Task statement — Every line in the records below that holds "AGND" must be identified and copied.
═══
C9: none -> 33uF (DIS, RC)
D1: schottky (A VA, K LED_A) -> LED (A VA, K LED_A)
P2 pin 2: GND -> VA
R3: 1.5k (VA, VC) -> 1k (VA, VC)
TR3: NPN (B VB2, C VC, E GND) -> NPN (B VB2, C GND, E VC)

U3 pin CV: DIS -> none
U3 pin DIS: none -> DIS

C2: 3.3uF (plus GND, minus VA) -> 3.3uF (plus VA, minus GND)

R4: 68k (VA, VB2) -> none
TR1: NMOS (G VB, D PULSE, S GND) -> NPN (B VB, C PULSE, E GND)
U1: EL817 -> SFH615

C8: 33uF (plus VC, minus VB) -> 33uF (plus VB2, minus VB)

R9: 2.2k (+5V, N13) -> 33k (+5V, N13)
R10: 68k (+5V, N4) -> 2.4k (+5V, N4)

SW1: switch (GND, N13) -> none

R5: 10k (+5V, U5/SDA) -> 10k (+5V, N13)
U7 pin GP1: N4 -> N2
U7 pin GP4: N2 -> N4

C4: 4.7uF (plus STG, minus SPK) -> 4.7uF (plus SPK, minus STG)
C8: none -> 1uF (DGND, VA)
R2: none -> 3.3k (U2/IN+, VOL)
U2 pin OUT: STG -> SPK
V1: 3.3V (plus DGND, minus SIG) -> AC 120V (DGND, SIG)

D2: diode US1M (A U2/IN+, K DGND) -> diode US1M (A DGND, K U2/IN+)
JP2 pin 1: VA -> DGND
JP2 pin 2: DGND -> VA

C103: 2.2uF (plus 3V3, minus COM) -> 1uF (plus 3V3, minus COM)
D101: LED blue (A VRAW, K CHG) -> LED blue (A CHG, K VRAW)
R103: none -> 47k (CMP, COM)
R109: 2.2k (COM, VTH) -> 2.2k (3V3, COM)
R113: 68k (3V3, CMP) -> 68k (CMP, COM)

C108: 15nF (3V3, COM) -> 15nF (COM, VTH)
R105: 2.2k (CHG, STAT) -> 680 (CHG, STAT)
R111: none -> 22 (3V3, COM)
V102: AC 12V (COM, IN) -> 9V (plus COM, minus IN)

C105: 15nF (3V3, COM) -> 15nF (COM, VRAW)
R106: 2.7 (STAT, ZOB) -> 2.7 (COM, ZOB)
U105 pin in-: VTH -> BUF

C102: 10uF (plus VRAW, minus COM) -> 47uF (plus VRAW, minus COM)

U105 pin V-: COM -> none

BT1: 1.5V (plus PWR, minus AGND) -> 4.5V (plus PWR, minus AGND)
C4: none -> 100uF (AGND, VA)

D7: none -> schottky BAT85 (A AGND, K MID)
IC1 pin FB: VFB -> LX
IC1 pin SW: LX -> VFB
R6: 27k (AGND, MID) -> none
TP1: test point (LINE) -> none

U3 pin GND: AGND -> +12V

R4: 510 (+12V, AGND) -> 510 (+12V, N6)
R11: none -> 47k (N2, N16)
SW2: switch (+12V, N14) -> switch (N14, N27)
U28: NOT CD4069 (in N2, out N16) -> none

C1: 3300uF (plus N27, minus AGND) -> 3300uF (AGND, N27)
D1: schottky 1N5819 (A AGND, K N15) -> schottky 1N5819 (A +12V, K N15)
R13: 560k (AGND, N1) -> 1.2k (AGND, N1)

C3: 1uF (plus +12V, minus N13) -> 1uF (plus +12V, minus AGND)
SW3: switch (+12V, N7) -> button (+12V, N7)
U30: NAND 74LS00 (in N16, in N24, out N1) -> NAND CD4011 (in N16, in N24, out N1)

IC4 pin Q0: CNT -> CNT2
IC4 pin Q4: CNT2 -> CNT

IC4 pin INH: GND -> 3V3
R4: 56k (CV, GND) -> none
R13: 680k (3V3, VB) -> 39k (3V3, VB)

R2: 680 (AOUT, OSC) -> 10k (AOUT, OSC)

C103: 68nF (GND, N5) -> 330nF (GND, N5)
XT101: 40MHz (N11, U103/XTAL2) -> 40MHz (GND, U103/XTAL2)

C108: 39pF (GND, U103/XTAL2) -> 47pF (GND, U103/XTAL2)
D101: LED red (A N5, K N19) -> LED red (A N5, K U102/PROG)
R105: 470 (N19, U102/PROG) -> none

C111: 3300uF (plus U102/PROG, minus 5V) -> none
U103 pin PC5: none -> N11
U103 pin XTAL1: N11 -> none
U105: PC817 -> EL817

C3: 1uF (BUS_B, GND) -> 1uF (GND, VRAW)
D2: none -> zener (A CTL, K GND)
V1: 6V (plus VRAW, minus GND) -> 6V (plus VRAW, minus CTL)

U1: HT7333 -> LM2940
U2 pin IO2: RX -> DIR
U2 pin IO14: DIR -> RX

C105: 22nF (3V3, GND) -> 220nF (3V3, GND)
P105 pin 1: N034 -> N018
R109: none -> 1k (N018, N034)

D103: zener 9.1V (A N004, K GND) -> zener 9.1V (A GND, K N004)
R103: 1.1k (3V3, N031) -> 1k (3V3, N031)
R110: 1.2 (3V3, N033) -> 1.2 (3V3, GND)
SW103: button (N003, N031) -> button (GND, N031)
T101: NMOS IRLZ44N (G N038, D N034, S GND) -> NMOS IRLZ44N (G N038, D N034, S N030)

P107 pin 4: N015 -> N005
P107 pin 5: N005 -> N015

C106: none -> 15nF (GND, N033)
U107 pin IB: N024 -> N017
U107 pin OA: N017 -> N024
═══
Output —
BT1: 1.5V (plus PWR, minus AGND) -> 4.5V (plus PWR, minus AGND)
C4: none -> 100uF (AGND, VA)
D7: none -> schottky BAT85 (A AGND, K MID)
R6: 27k (AGND, MID) -> none
U3 pin GND: AGND -> +12V
R4: 510 (+12V, AGND) -> 510 (+12V, N6)
C1: 3300uF (plus N27, minus AGND) -> 3300uF (AGND, N27)
D1: schottky 1N5819 (A AGND, K N15) -> schottky 1N5819 (A +12V, K N15)
R13: 560k (AGND, N1) -> 1.2k (AGND, N1)
C3: 1uF (plus +12V, minus N13) -> 1uF (plus +12V, minus AGND)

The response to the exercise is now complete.